(Excerpts from a dataset)

━━━━

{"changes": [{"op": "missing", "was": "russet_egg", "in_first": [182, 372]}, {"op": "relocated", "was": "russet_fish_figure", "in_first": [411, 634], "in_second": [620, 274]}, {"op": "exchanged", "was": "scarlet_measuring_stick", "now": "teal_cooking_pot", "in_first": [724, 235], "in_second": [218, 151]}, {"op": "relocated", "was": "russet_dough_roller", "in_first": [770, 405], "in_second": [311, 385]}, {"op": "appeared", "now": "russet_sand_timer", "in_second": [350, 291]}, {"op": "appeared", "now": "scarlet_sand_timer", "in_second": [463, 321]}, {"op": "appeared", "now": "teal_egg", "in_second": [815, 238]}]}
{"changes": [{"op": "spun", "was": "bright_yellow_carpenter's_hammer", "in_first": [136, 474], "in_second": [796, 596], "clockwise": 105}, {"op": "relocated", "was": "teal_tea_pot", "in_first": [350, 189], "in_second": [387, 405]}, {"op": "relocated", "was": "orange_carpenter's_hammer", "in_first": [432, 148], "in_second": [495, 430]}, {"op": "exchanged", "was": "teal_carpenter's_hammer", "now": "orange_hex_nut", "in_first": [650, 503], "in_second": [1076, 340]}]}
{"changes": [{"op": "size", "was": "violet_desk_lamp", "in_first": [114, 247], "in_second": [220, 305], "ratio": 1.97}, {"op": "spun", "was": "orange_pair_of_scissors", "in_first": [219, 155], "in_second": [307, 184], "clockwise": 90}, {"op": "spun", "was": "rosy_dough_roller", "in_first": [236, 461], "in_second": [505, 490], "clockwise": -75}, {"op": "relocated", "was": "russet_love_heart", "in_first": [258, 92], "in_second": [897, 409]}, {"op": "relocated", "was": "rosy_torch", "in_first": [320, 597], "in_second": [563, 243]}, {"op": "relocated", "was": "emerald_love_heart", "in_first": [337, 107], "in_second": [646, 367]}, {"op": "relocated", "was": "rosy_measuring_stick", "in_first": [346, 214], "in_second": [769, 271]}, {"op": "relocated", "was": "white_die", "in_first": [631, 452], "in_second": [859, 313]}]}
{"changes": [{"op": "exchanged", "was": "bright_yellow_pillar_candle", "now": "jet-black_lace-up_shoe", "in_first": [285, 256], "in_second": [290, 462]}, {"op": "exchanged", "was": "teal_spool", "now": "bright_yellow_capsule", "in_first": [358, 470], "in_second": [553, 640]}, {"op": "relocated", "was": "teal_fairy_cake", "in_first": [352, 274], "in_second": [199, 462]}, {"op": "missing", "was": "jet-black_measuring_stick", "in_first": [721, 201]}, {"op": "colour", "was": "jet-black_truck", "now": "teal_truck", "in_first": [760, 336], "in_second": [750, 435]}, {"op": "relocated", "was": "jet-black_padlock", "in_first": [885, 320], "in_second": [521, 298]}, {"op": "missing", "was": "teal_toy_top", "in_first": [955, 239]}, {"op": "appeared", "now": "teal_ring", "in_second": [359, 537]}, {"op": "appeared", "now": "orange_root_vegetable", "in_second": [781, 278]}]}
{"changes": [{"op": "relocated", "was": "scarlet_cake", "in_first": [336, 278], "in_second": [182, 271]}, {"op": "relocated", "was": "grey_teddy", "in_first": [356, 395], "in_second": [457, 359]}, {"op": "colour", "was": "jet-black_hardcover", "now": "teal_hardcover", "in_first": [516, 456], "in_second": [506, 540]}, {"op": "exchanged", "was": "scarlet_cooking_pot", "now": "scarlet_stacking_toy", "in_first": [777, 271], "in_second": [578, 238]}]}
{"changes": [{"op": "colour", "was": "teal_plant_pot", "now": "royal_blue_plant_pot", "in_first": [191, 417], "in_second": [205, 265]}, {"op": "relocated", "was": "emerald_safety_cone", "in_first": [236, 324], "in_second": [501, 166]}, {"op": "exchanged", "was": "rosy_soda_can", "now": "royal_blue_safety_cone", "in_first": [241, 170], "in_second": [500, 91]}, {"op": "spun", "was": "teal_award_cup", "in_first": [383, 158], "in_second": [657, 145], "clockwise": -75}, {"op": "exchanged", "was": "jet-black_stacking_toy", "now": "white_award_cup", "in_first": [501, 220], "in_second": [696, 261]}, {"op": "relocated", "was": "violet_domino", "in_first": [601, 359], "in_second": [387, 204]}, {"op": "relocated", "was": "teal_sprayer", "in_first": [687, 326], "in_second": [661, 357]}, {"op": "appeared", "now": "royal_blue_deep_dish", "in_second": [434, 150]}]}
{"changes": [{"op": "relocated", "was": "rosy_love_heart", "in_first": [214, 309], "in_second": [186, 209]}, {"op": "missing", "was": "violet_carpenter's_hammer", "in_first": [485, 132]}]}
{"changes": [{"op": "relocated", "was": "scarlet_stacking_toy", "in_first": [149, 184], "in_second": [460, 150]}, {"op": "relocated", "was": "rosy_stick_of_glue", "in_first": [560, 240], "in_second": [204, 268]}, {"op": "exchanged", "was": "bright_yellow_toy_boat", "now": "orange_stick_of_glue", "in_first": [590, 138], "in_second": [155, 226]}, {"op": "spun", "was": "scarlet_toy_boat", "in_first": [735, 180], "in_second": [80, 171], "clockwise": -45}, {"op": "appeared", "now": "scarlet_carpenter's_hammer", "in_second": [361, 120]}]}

━━━━

Requirement –
The response should contain each record above, retyped exactly.

Written solution –
{"changes": [{"op": "missing", "was": "russet_egg", "in_first": [182, 372]}, {"op": "relocated", "was": "russet_fish_figure", "in_first": [411, 634], "in_second": [620, 274]}, {"op": "exchanged", "was": "scarlet_measuring_stick", "now": "teal_cooking_pot", "in_first": [724, 235], "in_second": [218, 151]}, {"op": "relocated", "was": "russet_dough_roller", "in_first": [770, 405], "in_second": [311, 385]}, {"op": "appeared", "now": "russet_sand_timer", "in_second": [350, 291]}, {"op": "appeared", "now": "scarlet_sand_timer", "in_second": [463, 321]}, {"op": "appeared", "now": "teal_egg", "in_second": [815, 238]}]}
{"changes": [{"op": "spun", "was": "bright_yellow_carpenter's_hammer", "in_first": [136, 474], "in_second": [796, 596], "clockwise": 105}, {"op": "relocated", "was": "teal_tea_pot", "in_first": [350, 189], "in_second": [387, 405]}, {"op": "relocated", "was": "orange_carpenter's_hammer", "in_first": [432, 148], "in_second": [495, 430]}, {"op": "exchanged", "was": "teal_carpenter's_hammer", "now": "orange_hex_nut", "in_first": [650, 503], "in_second": [1076, 340]}]}
{"changes": [{"op": "size", "was": "violet_desk_lamp", "in_first": [114, 247], "in_second": [220, 305], "ratio": 1.97}, {"op": "spun", "was": "orange_pair_of_scissors", "in_first": [219, 155], "in_second": [307, 184], "clockwise": 90}, {"op": "spun", "was": "rosy_dough_roller", "in_first": [236, 461], "in_second": [505, 490], "clockwise": -75}, {"op": "relocated", "was": "russet_love_heart", "in_first": [258, 92], "in_second": [897, 409]}, {"op": "relocated", "was": "rosy_torch", "in_first": [320, 597], "in_second": [563, 243]}, {"op": "relocated", "was": "emerald_love_heart", "in_first": [337, 107], "in_second": [646, 367]}, {"op": "relocated", "was": "rosy_measuring_stick", "in_first": [346, 214], "in_second": [769, 271]}, {"op": "relocated", "was": "white_die", "in_first": [631, 452], "in_second": [859, 313]}]}
{"changes": [{"op": "exchanged", "was": "bright_yellow_pillar_candle", "now": "jet-black_lace-up_shoe", "in_first": [285, 256], "in_second": [290, 462]}, {"op": "exchanged", "was": "teal_spool", "now": "bright_yellow_capsule", "in_first": [358, 470], "in_second": [553, 640]}, {"op": "relocated", "was": "teal_fairy_cake", "in_first": [352, 274], "in_second": [199, 462]}, {"op": "missing", "was": "jet-black_measuring_stick", "in_first": [721, 201]}, {"op": "colour", "was": "jet-black_truck", "now": "teal_truck", "in_first": [760, 336], "in_second": [750, 435]}, {"op": "relocated", "was": "jet-black_padlock", "in_first": [885, 320], "in_second": [521, 298]}, {"op": "missing", "was": "teal_toy_top", "in_first": [955, 239]}, {"op": "appeared", "now": "teal_ring", "in_second": [359, 537]}, {"op": "appeared", "now": "orange_root_vegetable", "in_second": [781, 278]}]}
{"changes": [{"op": "relocated", "was": "scarlet_cake", "in_first": [336, 278], "in_second": [182, 271]}, {"op": "relocated", "was": "grey_teddy", "in_first": [356, 395], "in_second": [457, 359]}, {"op": "colour", "was": "jet-black_hardcover", "now": "teal_hardcover", "in_first": [516, 456], "in_second": [506, 540]}, {"op": "exchanged", "was": "scarlet_cooking_pot", "now": "scarlet_stacking_toy", "in_first": [777, 271], "in_second": [578, 238]}]}
{"changes": [{"op": "colour", "was": "teal_plant_pot", "now": "royal_blue_plant_pot", "in_first": [191, 417], "in_second": [205, 265]}, {"op": "relocated", "was": "emerald_safety_cone", "in_first": [236, 324], "in_second": [501, 166]}, {"op": "exchanged", "was": "rosy_soda_can", "now": "royal_blue_safety_cone", "in_first": [241, 170], "in_second": [500, 91]}, {"op": "spun", "was": "teal_award_cup", "in_first": [383, 158], "in_second": [657, 145], "clockwise": -75}, {"op": "exchanged", "was": "jet-black_stacking_toy", "now": "white_award_cup", "in_first": [501, 220], "in_second": [696, 261]}, {"op": "relocated", "was": "violet_domino", "in_first": [601, 359], "in_second": [387, 204]}, {"op": "relocated", "was": "teal_sprayer", "in_first": [687, 326], "in_second": [661, 357]}, {"op": "appeared", "now": "royal_blue_deep_dish", "in_second": [434, 150]}]}
{"changes": [{"op": "relocated", "was": "rosy_love_heart", "in_first": [214, 309], "in_second": [186, 209]}, {"op": "missing", "was": "violet_carpenter's_hammer", "in_first": [485, 132]}]}
{"changes": [{"op": "relocated", "was": "scarlet_stacking_toy", "in_first": [149, 184], "in_second": [460, 150]}, {"op": "relocated", "was": "rosy_stick_of_glue", "in_first": [560, 240], "in_second": [204, 268]}, {"op": "exchanged", "was": "bright_yellow_toy_boat", "now": "orange_stick_of_glue", "in_first": [590, 138], "in_second": [155, 226]}, {"op": "spun", "was": "scarlet_toy_boat", "in_first": [735, 180], "in_second": [80, 171], "clockwise": -45}, {"op": "appeared", "now": "scarlet_carpenter's_hammer", "in_second": [361, 120]}]}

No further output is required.